▶ TASK OBJECTIVE:
Locate each line in the data that contains the string "instrumentName" and copy it out. Case matters.

[Collection entries]
· · · · · · ·

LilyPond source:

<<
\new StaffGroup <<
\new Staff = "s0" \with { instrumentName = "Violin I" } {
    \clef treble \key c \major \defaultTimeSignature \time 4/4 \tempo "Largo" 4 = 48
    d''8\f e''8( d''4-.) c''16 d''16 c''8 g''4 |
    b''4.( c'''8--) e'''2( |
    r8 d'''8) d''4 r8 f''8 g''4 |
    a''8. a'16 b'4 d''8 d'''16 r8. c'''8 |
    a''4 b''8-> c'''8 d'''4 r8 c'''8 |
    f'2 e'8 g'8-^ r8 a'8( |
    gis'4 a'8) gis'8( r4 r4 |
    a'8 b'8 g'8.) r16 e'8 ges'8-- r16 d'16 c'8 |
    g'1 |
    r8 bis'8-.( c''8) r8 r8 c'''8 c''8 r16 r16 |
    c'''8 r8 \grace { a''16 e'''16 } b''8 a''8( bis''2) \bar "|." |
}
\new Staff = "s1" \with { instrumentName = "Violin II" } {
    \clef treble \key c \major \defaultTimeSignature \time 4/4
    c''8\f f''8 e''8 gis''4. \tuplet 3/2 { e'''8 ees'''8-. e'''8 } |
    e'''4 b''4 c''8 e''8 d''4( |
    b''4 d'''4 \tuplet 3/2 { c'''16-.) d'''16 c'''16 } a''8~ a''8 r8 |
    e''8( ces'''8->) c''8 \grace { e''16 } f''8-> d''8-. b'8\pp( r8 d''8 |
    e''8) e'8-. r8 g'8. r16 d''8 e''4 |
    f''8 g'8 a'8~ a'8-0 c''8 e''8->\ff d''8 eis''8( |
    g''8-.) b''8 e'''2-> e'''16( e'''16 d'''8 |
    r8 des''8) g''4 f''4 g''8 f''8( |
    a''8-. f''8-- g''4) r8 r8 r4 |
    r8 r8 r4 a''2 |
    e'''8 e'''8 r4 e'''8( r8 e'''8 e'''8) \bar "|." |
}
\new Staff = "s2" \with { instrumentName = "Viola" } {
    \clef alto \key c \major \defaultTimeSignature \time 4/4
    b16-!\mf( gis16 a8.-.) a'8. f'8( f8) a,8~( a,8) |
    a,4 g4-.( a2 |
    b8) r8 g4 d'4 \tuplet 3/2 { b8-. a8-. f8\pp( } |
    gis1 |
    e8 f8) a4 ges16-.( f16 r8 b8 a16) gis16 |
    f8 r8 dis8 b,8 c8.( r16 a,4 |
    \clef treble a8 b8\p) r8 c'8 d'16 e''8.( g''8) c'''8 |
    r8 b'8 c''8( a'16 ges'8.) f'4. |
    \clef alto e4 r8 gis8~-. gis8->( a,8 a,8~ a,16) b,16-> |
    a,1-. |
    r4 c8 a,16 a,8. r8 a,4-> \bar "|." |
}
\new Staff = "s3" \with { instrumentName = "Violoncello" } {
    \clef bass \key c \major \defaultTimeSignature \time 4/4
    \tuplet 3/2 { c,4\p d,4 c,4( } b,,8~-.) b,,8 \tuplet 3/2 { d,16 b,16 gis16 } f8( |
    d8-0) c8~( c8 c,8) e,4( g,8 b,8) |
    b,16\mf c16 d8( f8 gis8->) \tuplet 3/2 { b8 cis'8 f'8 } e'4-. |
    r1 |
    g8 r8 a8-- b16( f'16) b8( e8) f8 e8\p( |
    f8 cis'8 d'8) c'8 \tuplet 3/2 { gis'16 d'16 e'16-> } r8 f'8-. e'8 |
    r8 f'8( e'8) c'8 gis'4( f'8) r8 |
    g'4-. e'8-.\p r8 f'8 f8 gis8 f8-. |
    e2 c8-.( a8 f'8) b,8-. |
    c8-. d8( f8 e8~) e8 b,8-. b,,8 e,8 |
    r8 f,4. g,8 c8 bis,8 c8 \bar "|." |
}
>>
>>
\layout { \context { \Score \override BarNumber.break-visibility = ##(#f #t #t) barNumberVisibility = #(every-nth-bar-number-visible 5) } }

· · · · · · ·

▶ FINISHED TASK:
\new Staff = "s0" \with { instrumentName = "Violin I" } {
\new Staff = "s1" \with { instrumentName = "Violin II" } {
\new Staff = "s2" \with { instrumentName = "Viola" } {
\new Staff = "s3" \with { instrumentName = "Violoncello" } {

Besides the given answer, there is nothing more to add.